▶ _Work to be completed_
Restate word for word the lines below, from the one containing "turquoise glasses: 6 -> 7" through the final line, with no pictures included.

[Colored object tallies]
- Opening Delimiter -
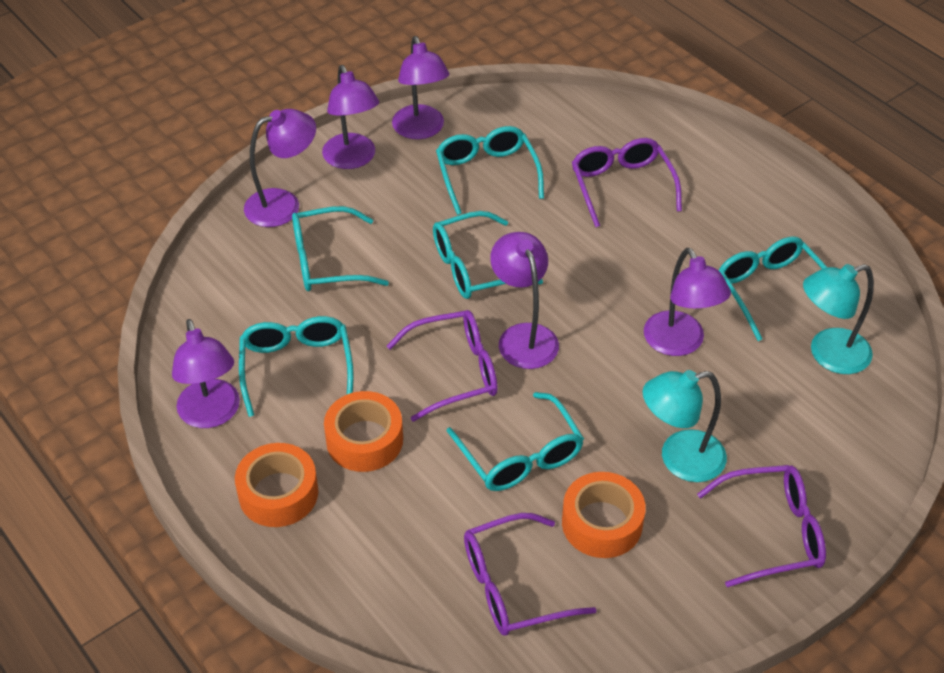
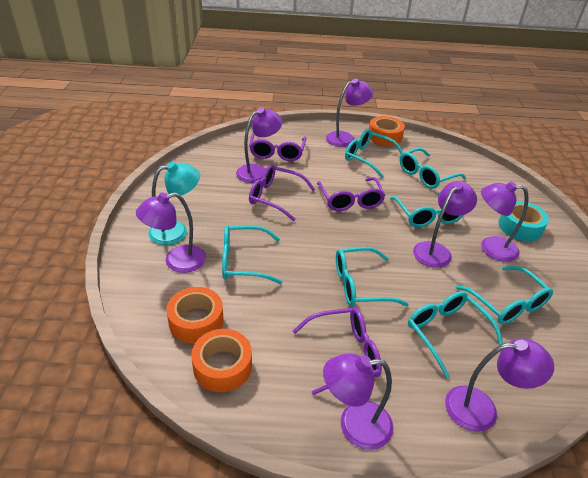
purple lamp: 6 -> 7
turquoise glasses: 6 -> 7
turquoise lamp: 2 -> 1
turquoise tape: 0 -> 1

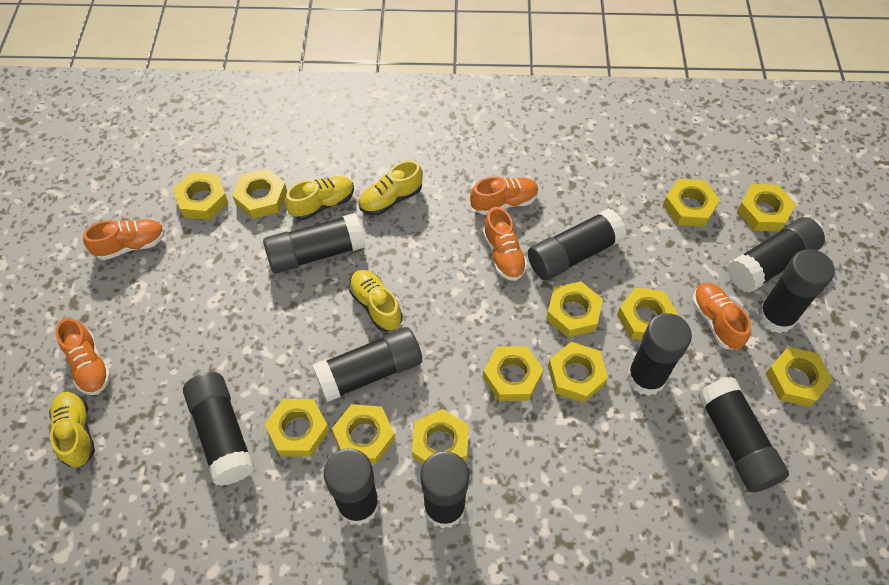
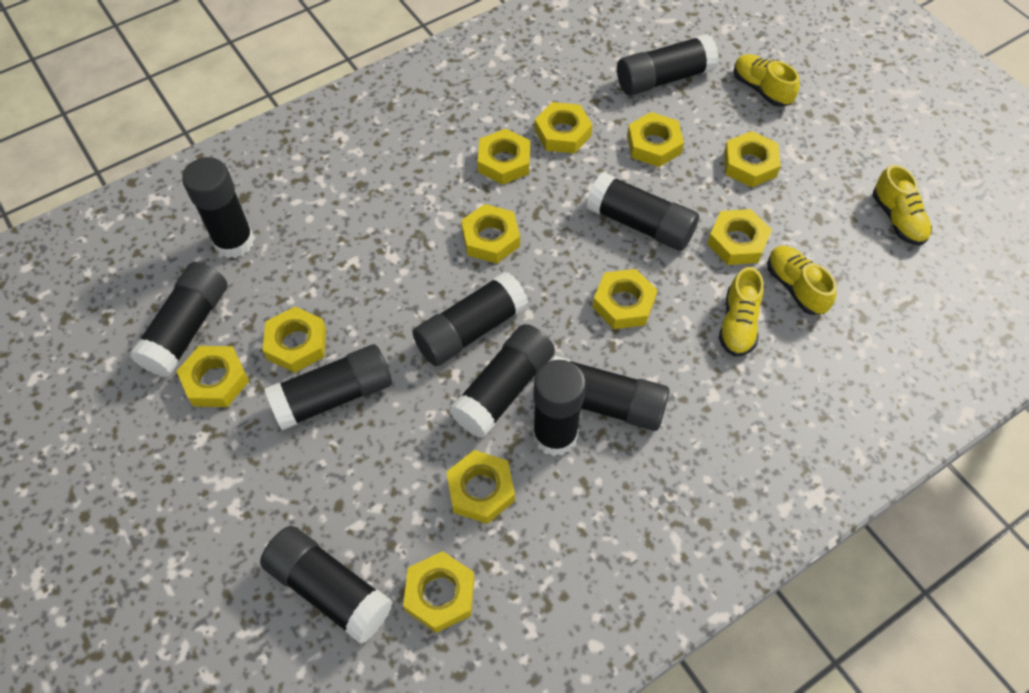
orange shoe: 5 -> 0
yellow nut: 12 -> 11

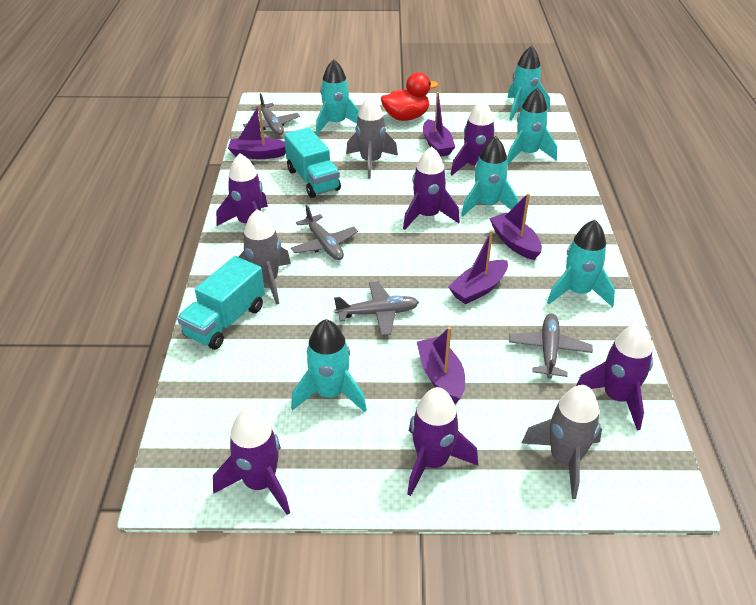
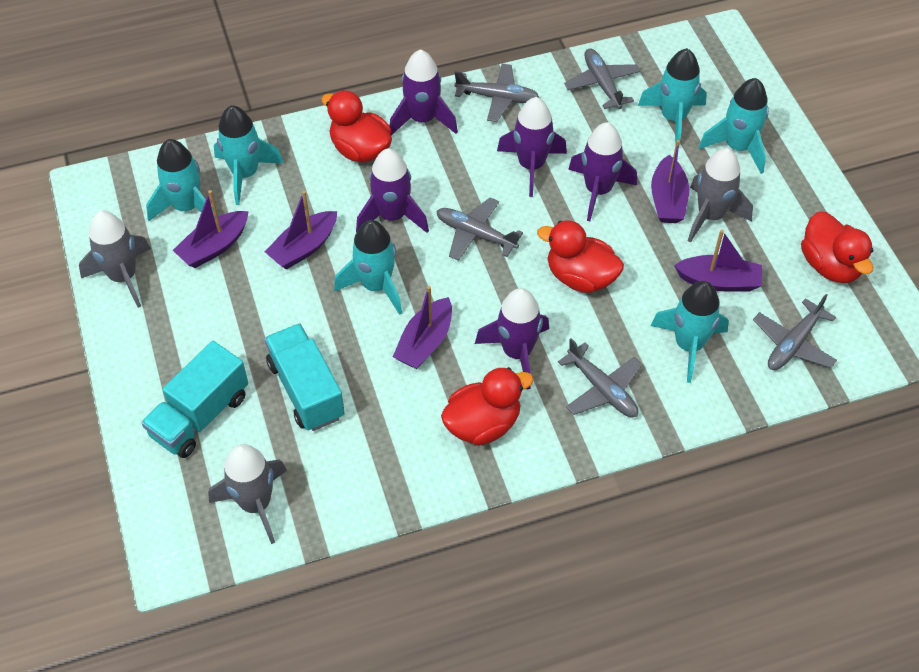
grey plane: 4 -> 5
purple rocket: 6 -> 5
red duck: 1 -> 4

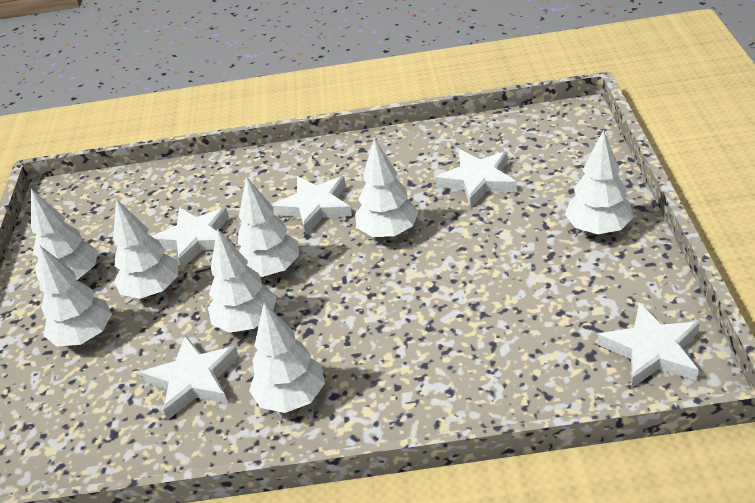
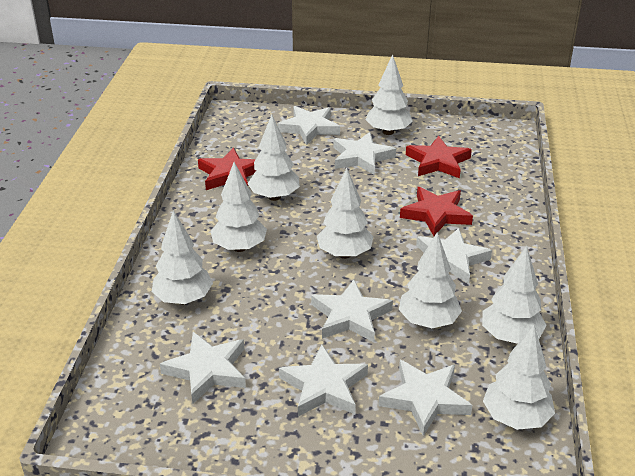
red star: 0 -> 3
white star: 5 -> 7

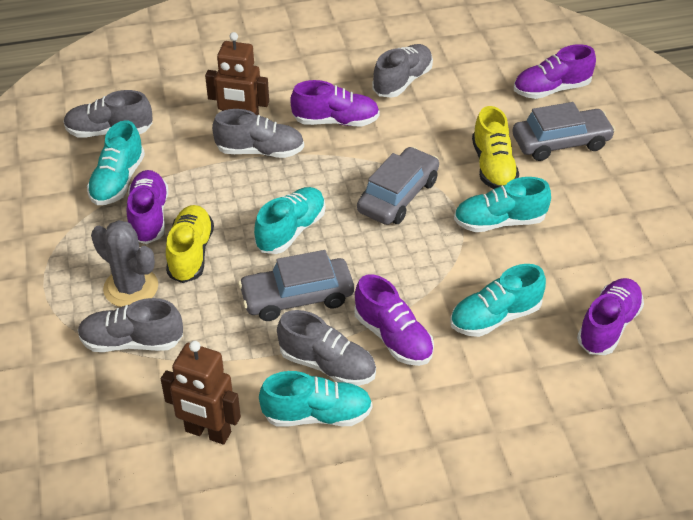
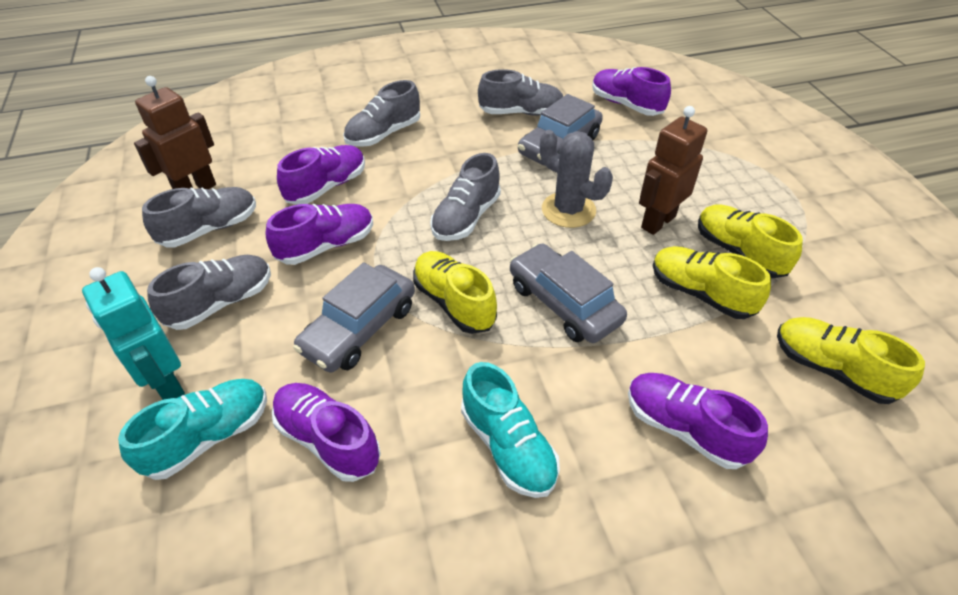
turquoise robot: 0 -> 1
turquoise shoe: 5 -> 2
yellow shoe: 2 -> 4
- Closing Delimiter -
▶ _Answer below_
turquoise glasses: 6 -> 7
turquoise lamp: 2 -> 1
turquoise tape: 0 -> 1

orange shoe: 5 -> 0
yellow nut: 12 -> 11

grey plane: 4 -> 5
purple rocket: 6 -> 5
red duck: 1 -> 4

red star: 0 -> 3
white star: 5 -> 7

turquoise robot: 0 -> 1
turquoise shoe: 5 -> 2
yellow shoe: 2 -> 4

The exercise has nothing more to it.